╭─ Exercise data

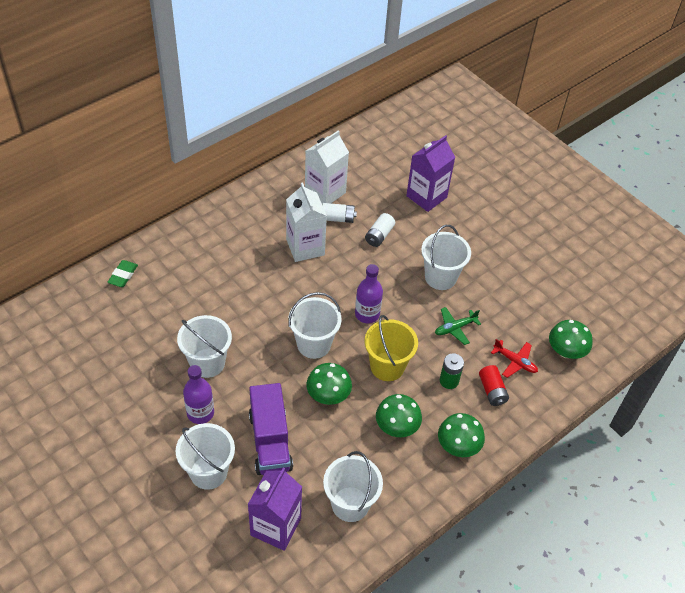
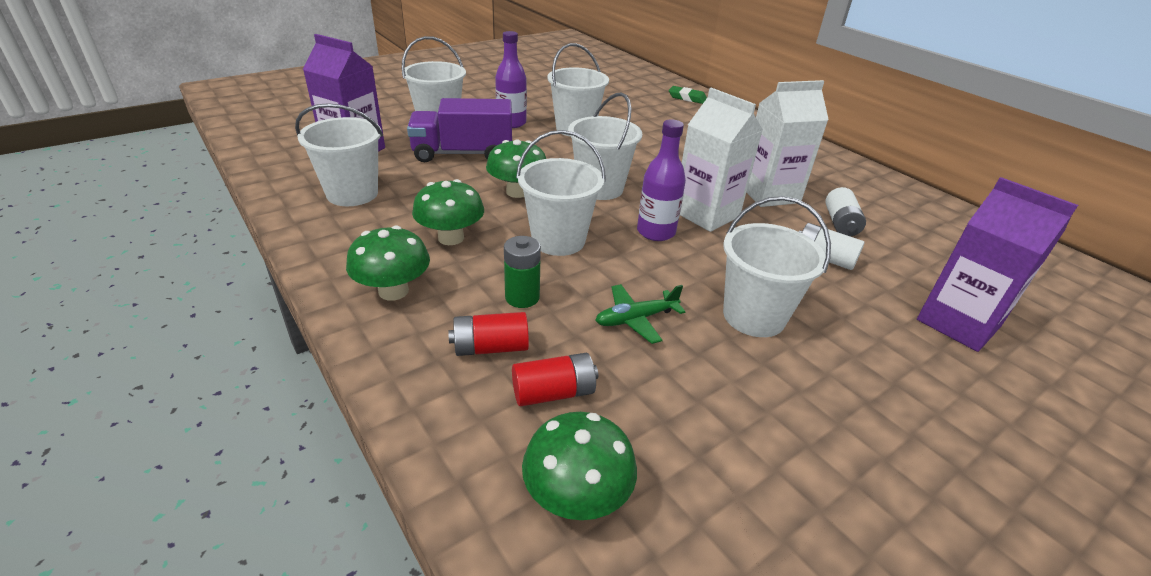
camera: 95 degrees right, 15 degrees down
white carton [305,130,349,204] -> white carton moved to [680,88,763,232]
yellow bucket [365,315,418,381] -> white bucket [516,130,606,256]
green plane [435,307,481,345] -> green plane turned 90 degrees counterclockwise [595,284,685,344]
red plane [491,339,538,378] -> red battery [512,353,598,406]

╰─

▶ [Task directions]: Once the pictures are set aside, output the whole listing exactly.

▶ [Your response]:
camera: 95 degrees right, 15 degrees down
white carton [305,130,349,204] -> white carton moved to [680,88,763,232]
yellow bucket [365,315,418,381] -> white bucket [516,130,606,256]
green plane [435,307,481,345] -> green plane turned 90 degrees counterclockwise [595,284,685,344]
red plane [491,339,538,378] -> red battery [512,353,598,406]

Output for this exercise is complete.